— Begin —

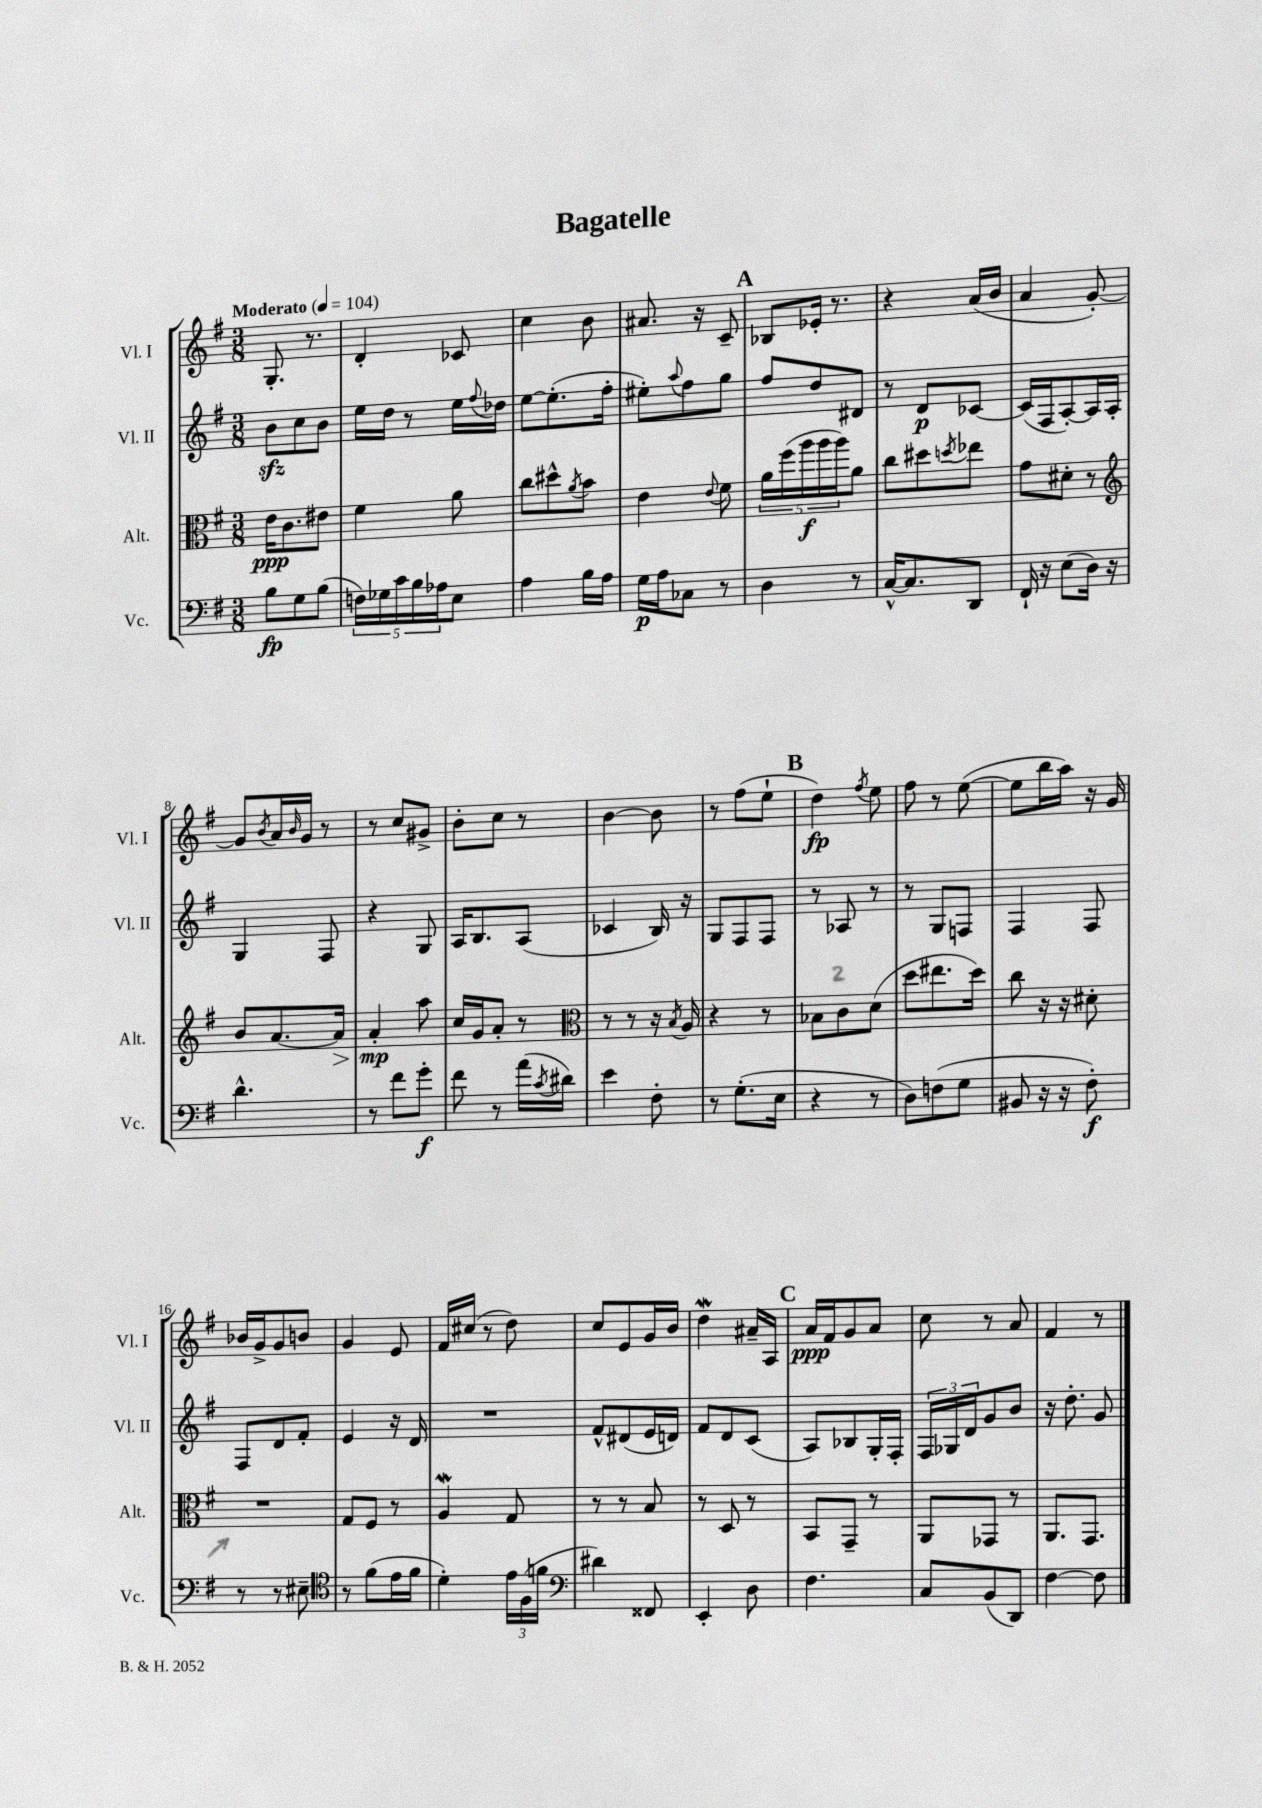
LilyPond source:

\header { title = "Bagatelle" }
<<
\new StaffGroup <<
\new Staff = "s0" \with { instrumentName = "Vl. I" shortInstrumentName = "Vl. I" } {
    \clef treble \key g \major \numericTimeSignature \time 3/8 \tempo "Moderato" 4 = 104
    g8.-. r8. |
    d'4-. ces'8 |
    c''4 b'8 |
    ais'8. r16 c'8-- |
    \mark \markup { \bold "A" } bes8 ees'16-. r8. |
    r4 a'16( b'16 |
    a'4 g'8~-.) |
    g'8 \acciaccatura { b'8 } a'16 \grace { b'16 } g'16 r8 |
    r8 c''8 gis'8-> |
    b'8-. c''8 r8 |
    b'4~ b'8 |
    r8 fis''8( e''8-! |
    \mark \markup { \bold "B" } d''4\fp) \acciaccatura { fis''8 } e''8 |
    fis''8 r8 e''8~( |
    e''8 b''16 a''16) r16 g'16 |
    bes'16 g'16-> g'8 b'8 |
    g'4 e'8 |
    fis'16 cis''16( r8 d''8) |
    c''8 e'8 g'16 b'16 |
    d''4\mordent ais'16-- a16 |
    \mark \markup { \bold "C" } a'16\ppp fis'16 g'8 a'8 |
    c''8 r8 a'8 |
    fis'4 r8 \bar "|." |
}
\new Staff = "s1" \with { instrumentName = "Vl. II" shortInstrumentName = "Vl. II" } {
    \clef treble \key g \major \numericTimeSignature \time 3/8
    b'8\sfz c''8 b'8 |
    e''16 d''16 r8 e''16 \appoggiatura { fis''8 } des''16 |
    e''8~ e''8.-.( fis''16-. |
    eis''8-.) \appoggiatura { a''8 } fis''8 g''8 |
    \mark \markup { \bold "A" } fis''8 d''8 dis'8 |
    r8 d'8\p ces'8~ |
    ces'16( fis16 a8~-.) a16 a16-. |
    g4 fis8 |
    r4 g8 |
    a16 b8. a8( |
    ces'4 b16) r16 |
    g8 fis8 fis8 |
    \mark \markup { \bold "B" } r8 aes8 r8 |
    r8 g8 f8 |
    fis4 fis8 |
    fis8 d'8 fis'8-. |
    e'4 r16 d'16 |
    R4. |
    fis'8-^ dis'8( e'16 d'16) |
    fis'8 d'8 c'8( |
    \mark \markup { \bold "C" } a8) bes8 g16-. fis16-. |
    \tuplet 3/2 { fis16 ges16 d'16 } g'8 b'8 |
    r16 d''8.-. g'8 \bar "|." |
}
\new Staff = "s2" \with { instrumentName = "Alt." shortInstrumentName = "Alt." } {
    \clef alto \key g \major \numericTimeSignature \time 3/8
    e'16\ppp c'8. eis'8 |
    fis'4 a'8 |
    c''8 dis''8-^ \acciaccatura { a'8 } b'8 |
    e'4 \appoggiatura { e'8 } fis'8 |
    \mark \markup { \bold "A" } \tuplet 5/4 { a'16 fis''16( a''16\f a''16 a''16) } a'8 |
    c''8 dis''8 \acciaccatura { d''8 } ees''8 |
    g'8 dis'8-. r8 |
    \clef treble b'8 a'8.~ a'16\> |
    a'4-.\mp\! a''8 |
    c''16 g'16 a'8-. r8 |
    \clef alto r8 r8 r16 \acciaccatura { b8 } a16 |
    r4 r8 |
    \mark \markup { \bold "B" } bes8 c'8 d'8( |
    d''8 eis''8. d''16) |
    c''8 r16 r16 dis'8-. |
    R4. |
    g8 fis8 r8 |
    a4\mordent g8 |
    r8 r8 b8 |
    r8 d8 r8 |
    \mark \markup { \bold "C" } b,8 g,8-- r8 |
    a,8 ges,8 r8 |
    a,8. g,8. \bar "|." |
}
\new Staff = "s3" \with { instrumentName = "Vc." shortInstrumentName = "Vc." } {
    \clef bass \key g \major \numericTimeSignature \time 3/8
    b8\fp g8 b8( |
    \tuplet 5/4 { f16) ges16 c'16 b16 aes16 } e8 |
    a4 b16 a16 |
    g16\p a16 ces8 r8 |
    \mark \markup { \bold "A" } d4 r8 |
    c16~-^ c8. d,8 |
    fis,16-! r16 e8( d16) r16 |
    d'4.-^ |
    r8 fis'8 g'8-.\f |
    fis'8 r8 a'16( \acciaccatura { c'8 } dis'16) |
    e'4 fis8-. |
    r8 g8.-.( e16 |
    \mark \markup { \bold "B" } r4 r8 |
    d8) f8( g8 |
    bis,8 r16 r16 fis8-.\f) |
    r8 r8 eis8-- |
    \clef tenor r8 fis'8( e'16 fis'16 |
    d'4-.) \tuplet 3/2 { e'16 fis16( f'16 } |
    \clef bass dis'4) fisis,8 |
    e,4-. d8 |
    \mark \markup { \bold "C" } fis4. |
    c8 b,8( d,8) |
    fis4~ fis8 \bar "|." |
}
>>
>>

— End —

Please pick out every line in the rows above that contains the string "bass" and copy each one.

    \clef bass \key g \major \numericTimeSignature \time 3/8
    \clef bass dis'4) fisis,8 |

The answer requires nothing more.